> **Required action**:
Within the data that follows, set down exactly the lines from the one containing "Q204: NPN (B" through the one containing "R216: 10 (N3, N18) -> none", both ends included.

> **Excerpted records**:

■ ■ ■ ■

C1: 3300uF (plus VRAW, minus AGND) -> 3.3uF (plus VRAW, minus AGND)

■ ■ ■ ■

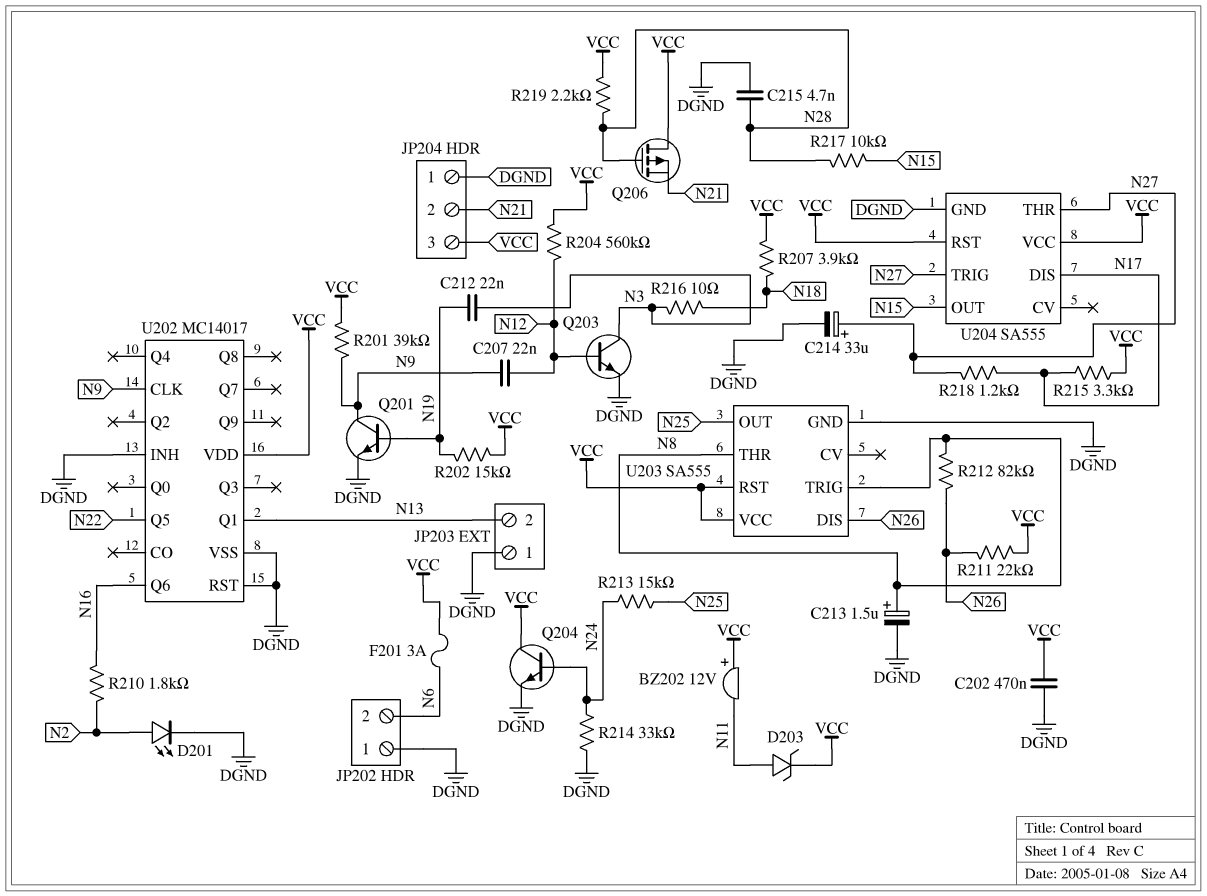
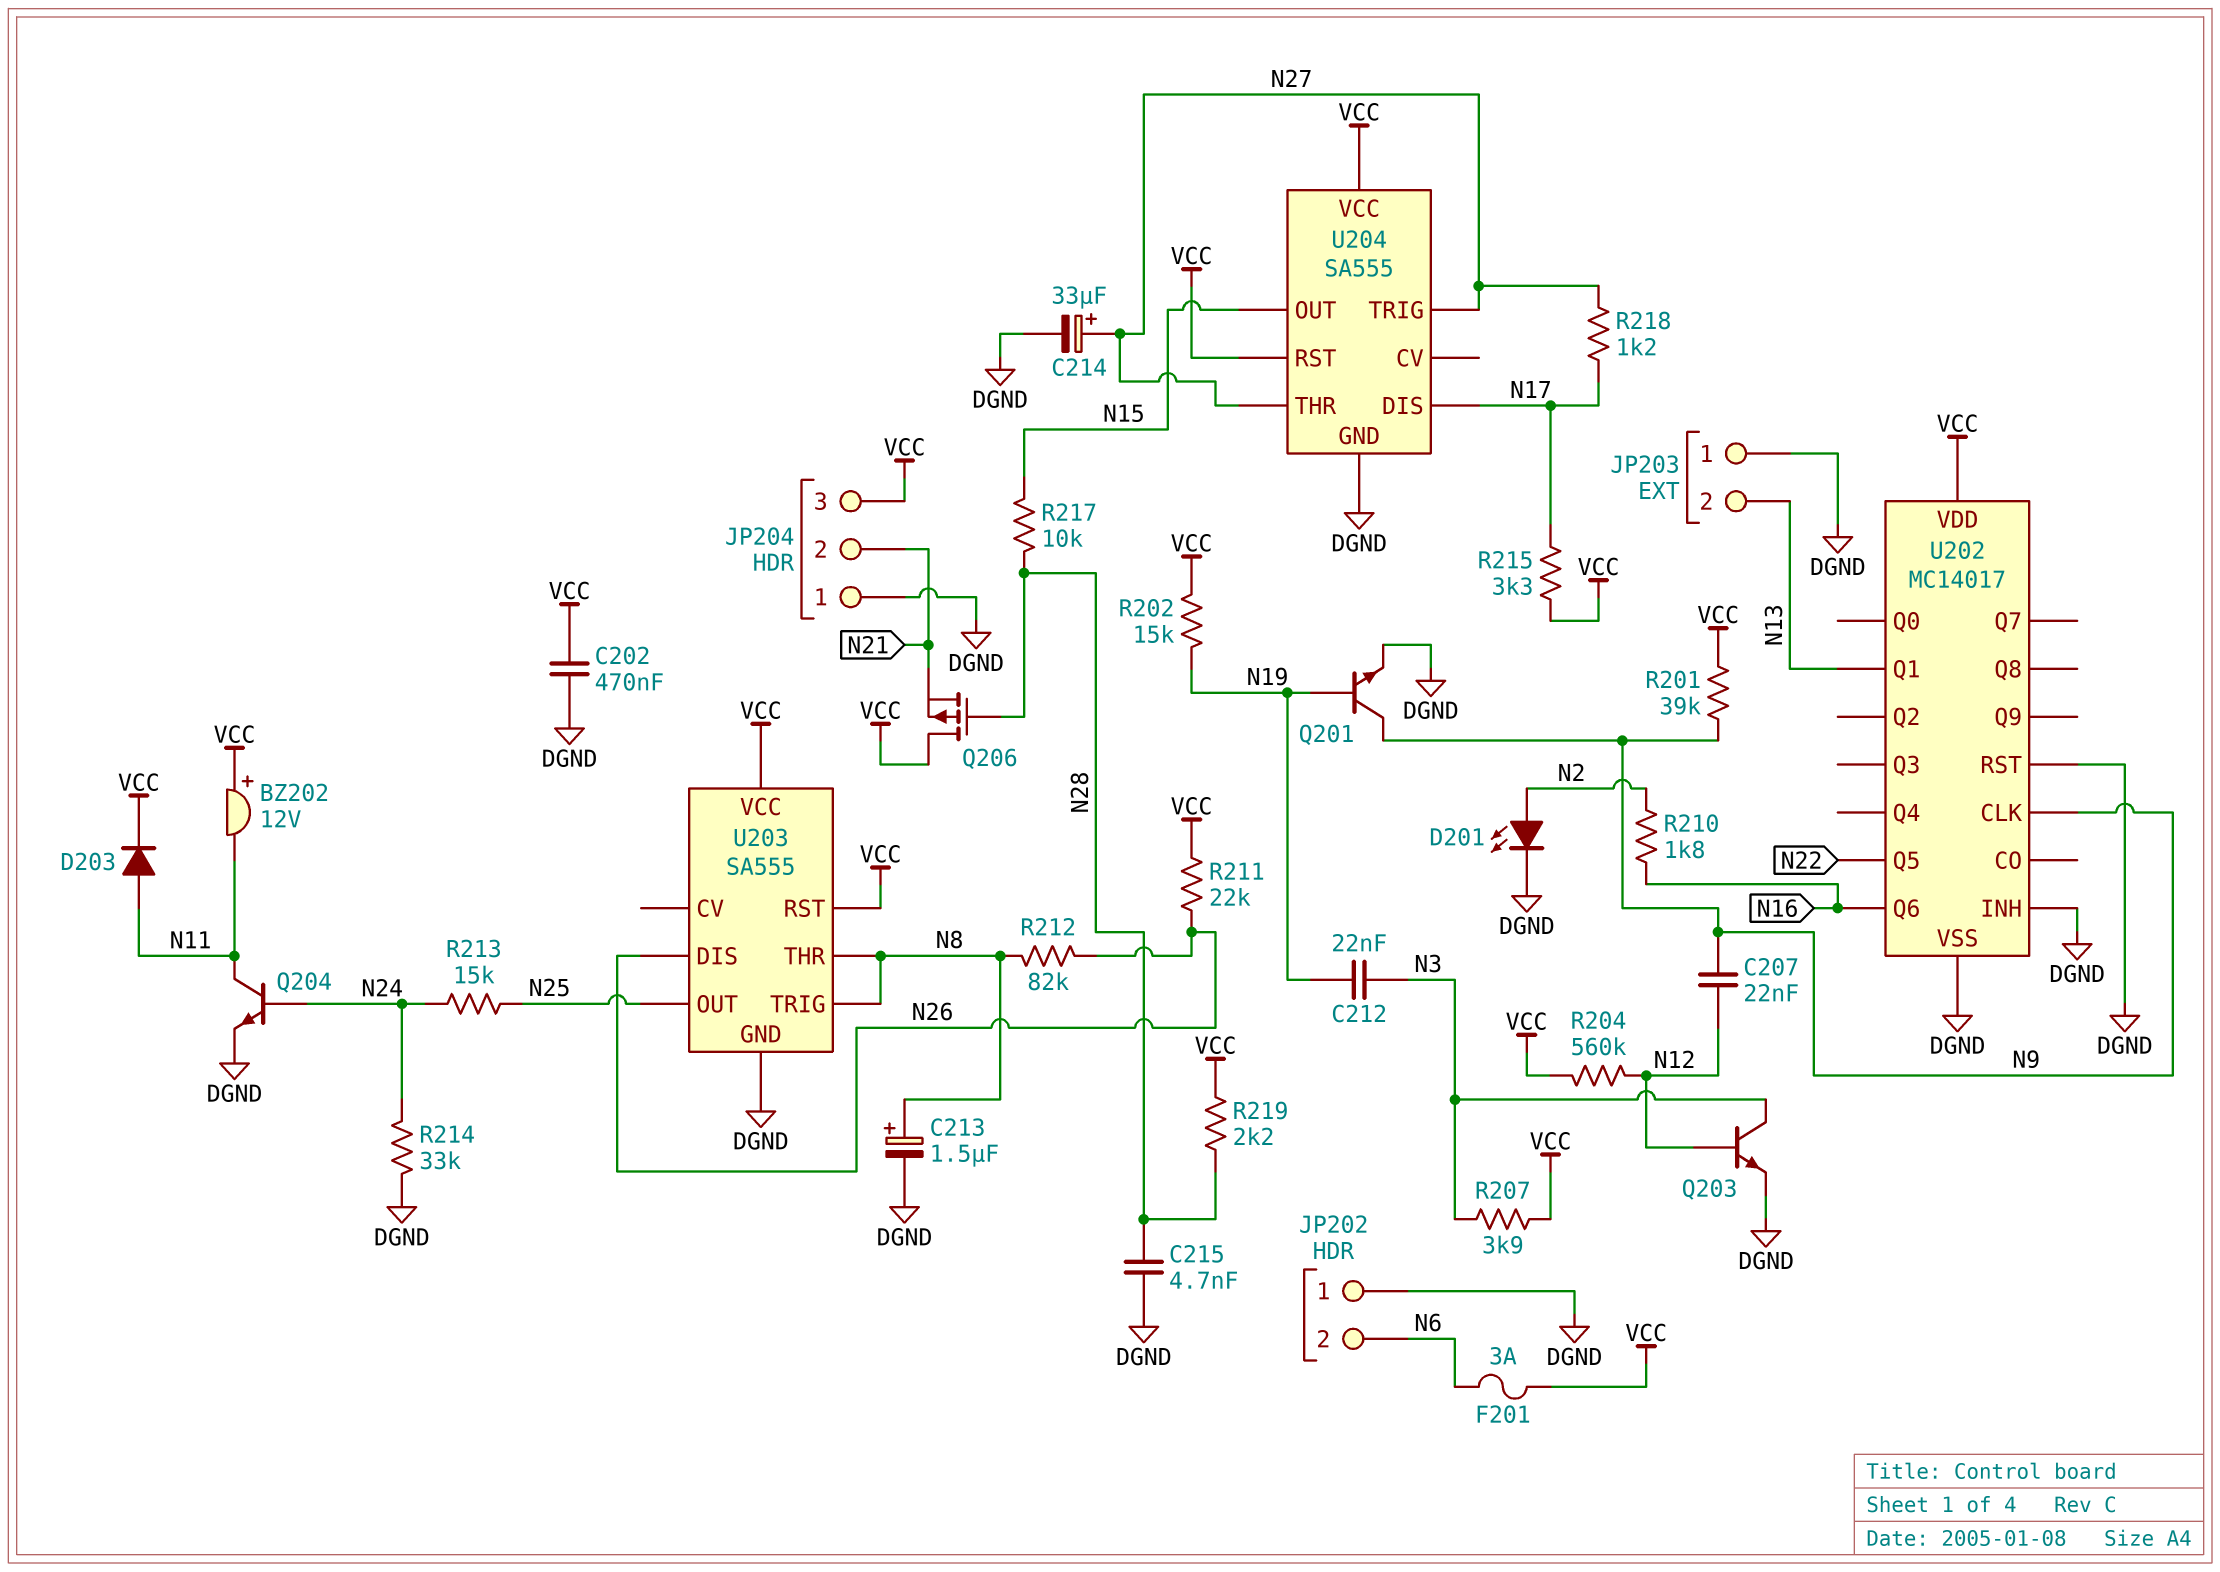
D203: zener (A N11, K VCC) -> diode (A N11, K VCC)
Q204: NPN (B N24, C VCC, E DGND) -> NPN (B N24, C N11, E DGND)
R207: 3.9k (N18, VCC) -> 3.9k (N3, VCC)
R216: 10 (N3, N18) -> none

■ ■ ■ ■

> **Exercise answer**:
Q204: NPN (B N24, C VCC, E DGND) -> NPN (B N24, C N11, E DGND)
R207: 3.9k (N18, VCC) -> 3.9k (N3, VCC)
R216: 10 (N3, N18) -> none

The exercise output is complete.